WHAT TO PRODUCE: Starting with the line that has "DRIVER2 pin IN2: A7 -> A11", retype each line down to the end of the entries below, without leaving any out or adding any.

=== RECORDS SUPPLIED ===

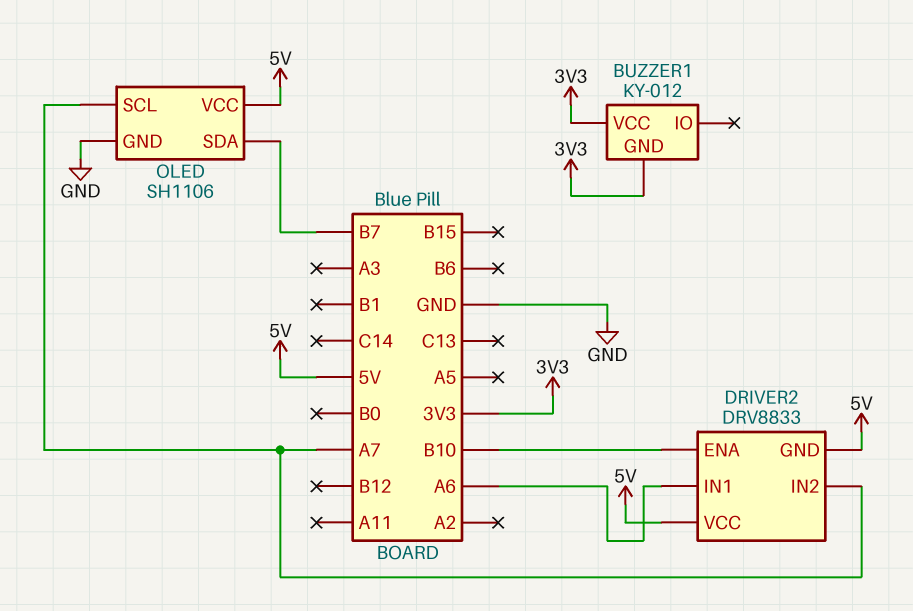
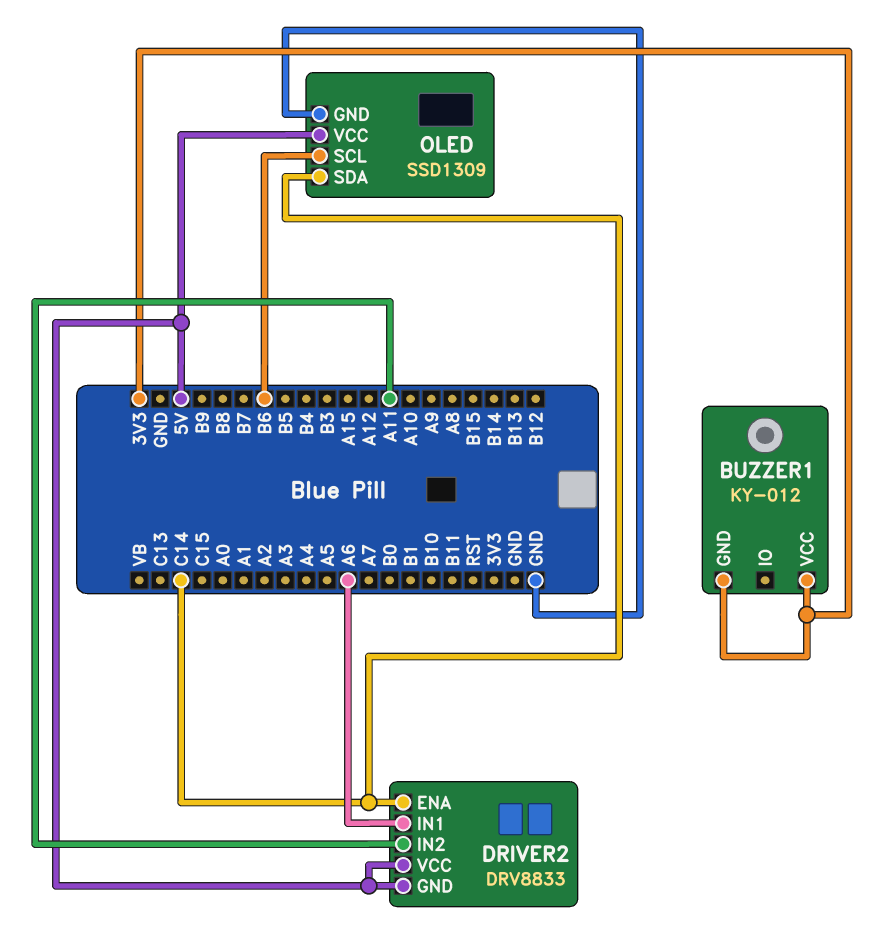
DRIVER2 pin ENA: B10 -> C14
DRIVER2 pin IN2: A7 -> A11
OLED: SH1106 -> SSD1309
OLED pin SCL: A7 -> B6
OLED pin SDA: B7 -> C14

===

TASK OUTPUT:
DRIVER2 pin IN2: A7 -> A11
OLED: SH1106 -> SSD1309
OLED pin SCL: A7 -> B6
OLED pin SDA: B7 -> C14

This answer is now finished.